EXTRACTED RECORDS section start

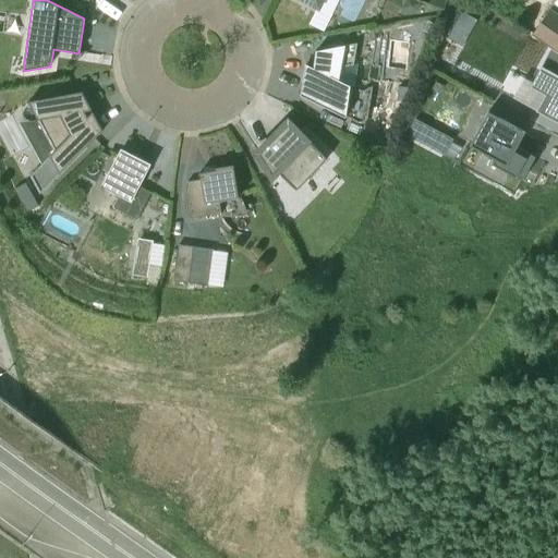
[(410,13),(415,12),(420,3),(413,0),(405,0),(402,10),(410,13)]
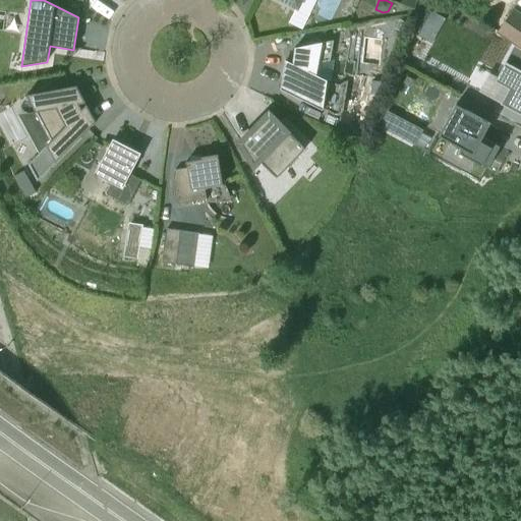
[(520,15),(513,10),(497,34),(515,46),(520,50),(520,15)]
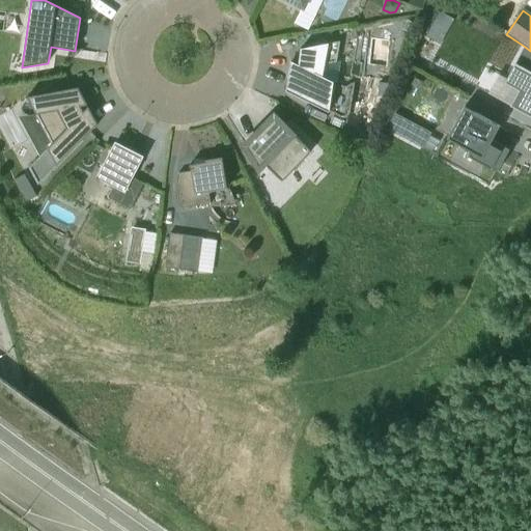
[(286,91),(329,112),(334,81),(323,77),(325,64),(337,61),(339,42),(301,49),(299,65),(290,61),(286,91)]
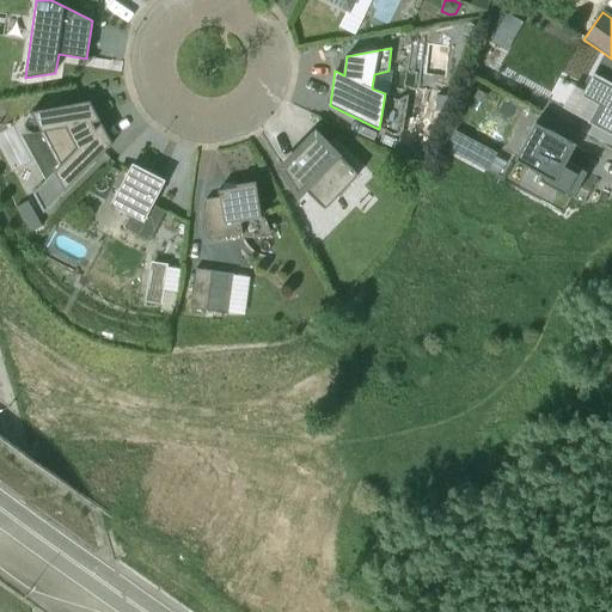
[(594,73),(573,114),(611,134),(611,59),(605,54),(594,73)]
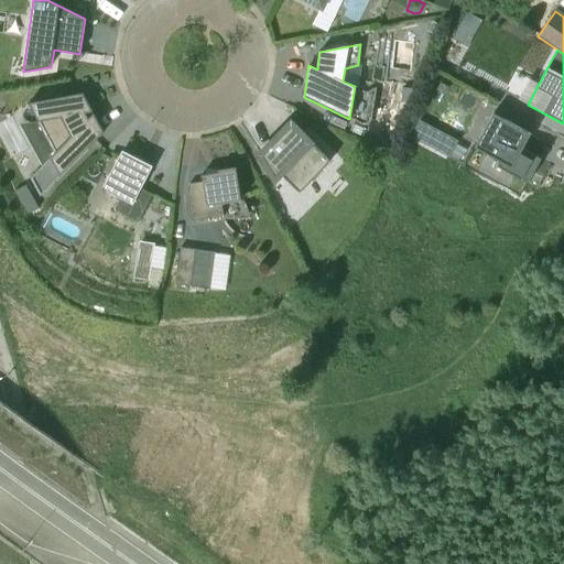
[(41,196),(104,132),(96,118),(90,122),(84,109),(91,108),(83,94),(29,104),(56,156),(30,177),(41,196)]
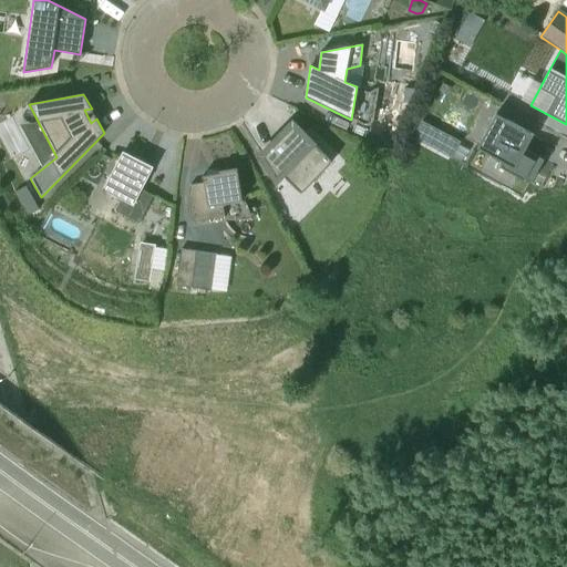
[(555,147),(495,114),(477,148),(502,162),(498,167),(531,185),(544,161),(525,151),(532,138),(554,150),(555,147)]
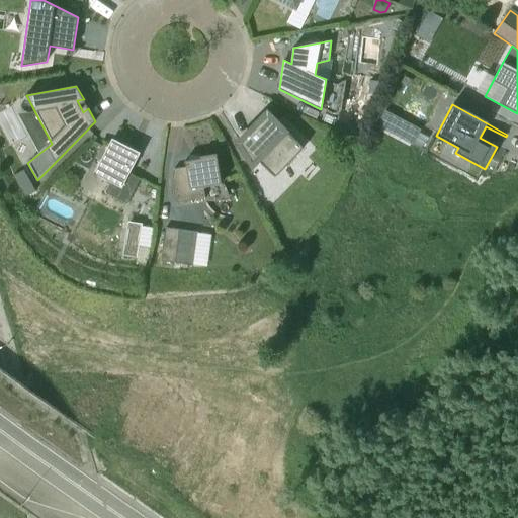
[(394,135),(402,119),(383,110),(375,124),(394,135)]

EXTRACTED RECORDS section end

*WHAT YOU ARE ASKED TO DO*
In case the records contain pictures, keep those out and repeat the rest exactly.

*SOLUTION FOR THIS EXERCISE*
[(410,13),(415,12),(420,3),(413,0),(405,0),(402,10),(410,13)]
[(520,15),(513,10),(497,34),(515,46),(520,50),(520,15)]
[(286,91),(329,112),(334,81),(323,77),(325,64),(337,61),(339,42),(301,49),(299,65),(290,61),(286,91)]
[(594,73),(573,114),(611,134),(611,59),(605,54),(594,73)]
[(41,196),(104,132),(96,118),(90,122),(84,109),(91,108),(83,94),(29,104),(56,156),(30,177),(41,196)]
[(555,147),(495,114),(477,148),(502,162),(498,167),(531,185),(544,161),(525,151),(532,138),(554,150),(555,147)]
[(394,135),(402,119),(383,110),(375,124),(394,135)]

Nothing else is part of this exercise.